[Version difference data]
++++++++
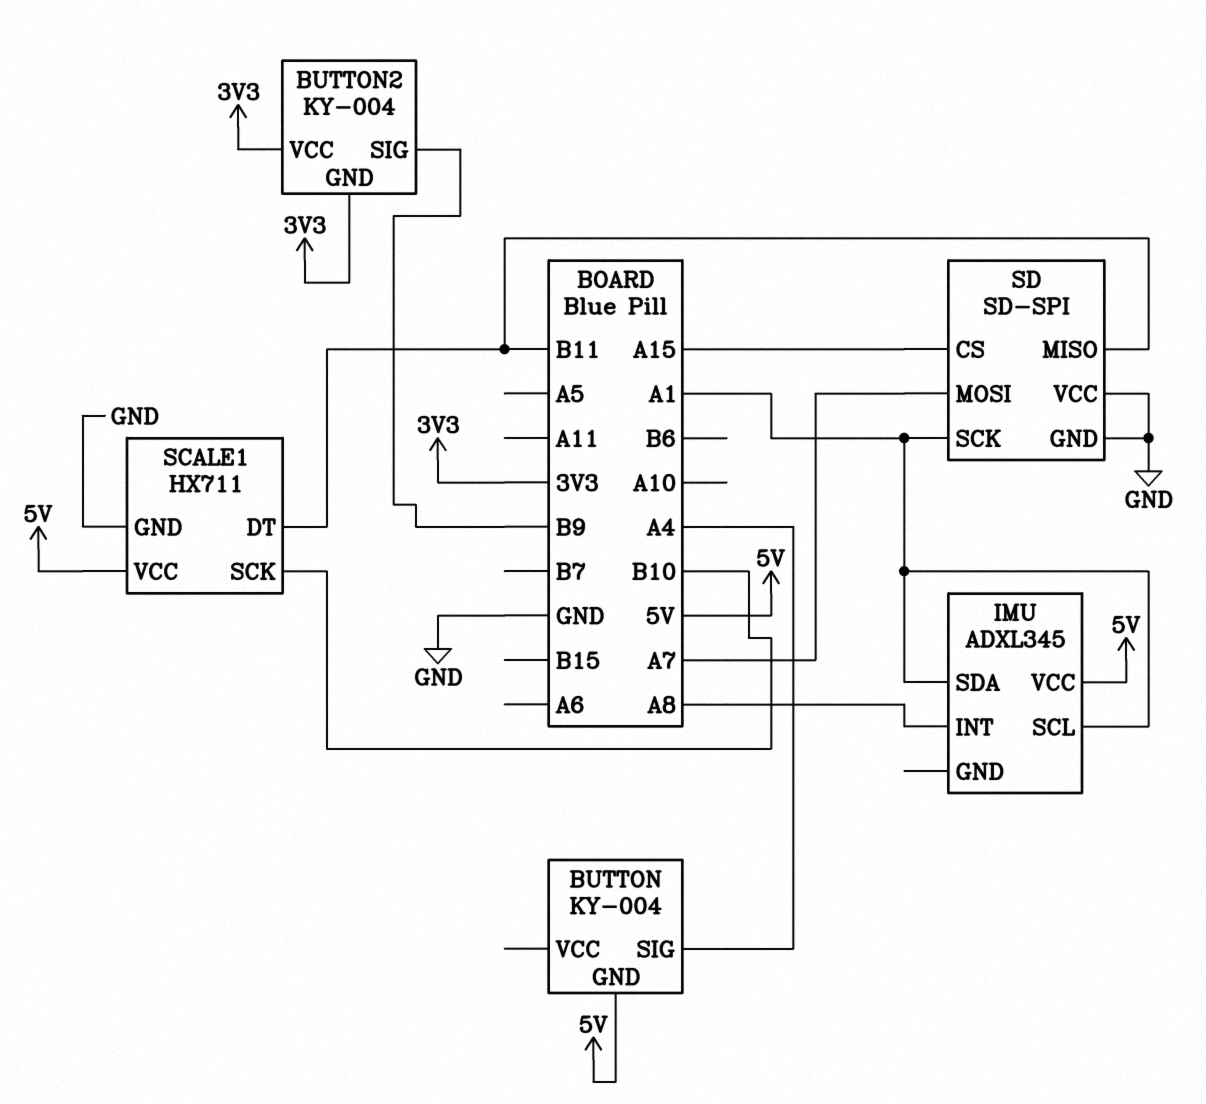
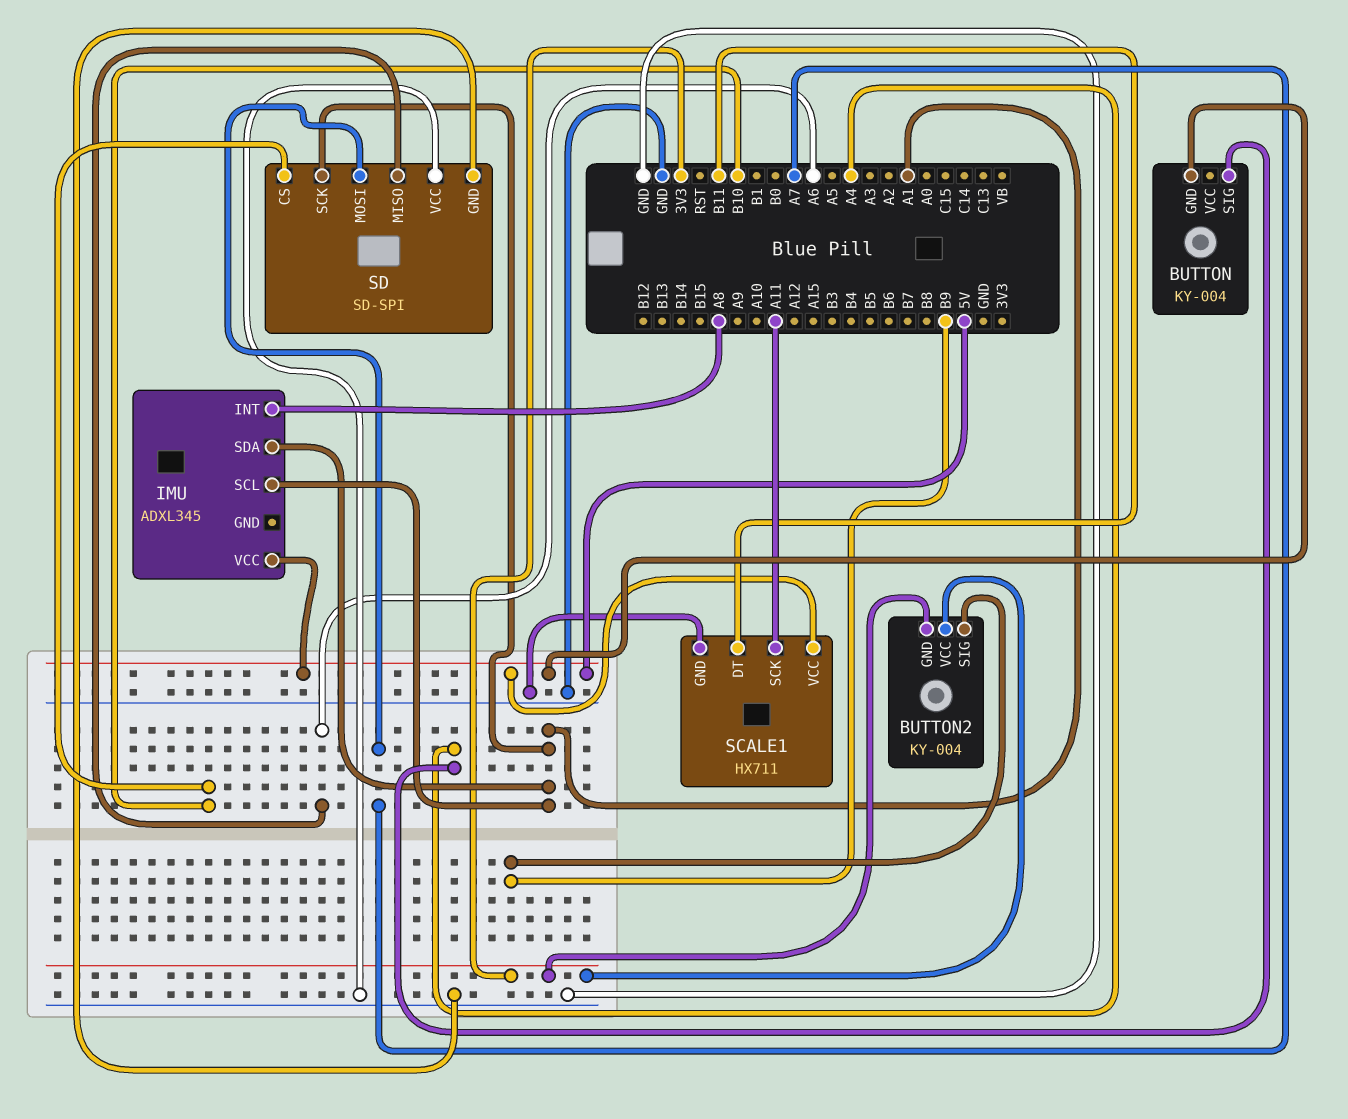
SCALE1 pin SCK: B10 -> A11
SD pin CS: A15 -> B10
SD pin MISO: B11 -> A6

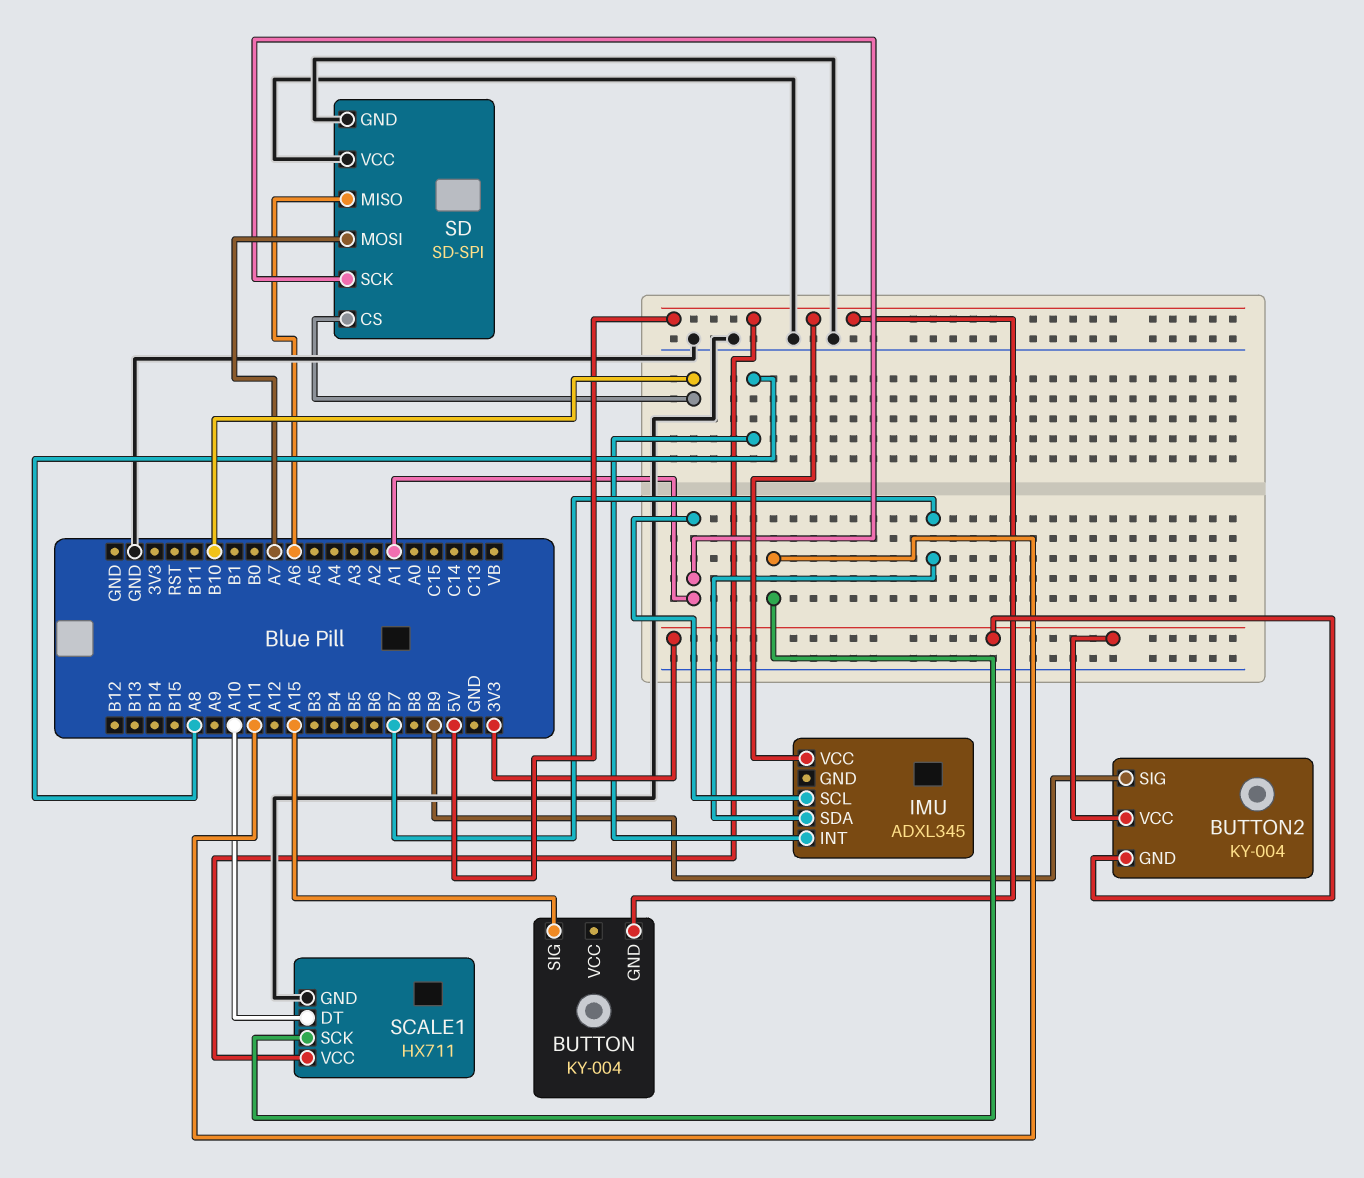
BUTTON pin SIG: A4 -> A15
IMU pin SDA: A1 -> B7
SCALE1 pin DT: B11 -> A10

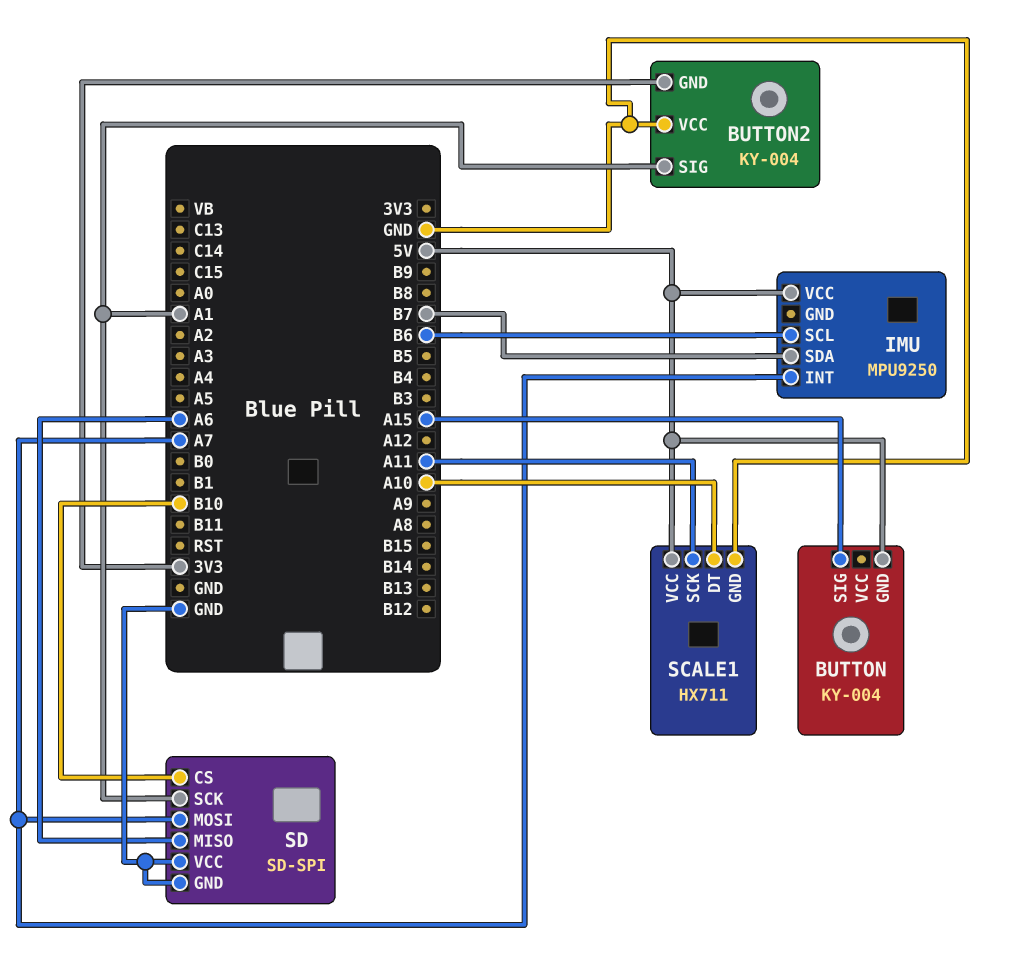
BUTTON2 pin SIG: B9 -> A1
BUTTON2 pin VCC: 3V3 -> GND
IMU: ADXL345 -> MPU9250
IMU pin INT: A8 -> A7
IMU pin SCL: A1 -> B6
++++++++
Please transcribe word for word the lines from the one bearing "SD pin MISO: B11 -> A6" through the last line of the records above, omitting the pictures.

SD pin MISO: B11 -> A6

BUTTON pin SIG: A4 -> A15
IMU pin SDA: A1 -> B7
SCALE1 pin DT: B11 -> A10

BUTTON2 pin SIG: B9 -> A1
BUTTON2 pin VCC: 3V3 -> GND
IMU: ADXL345 -> MPU9250
IMU pin INT: A8 -> A7
IMU pin SCL: A1 -> B6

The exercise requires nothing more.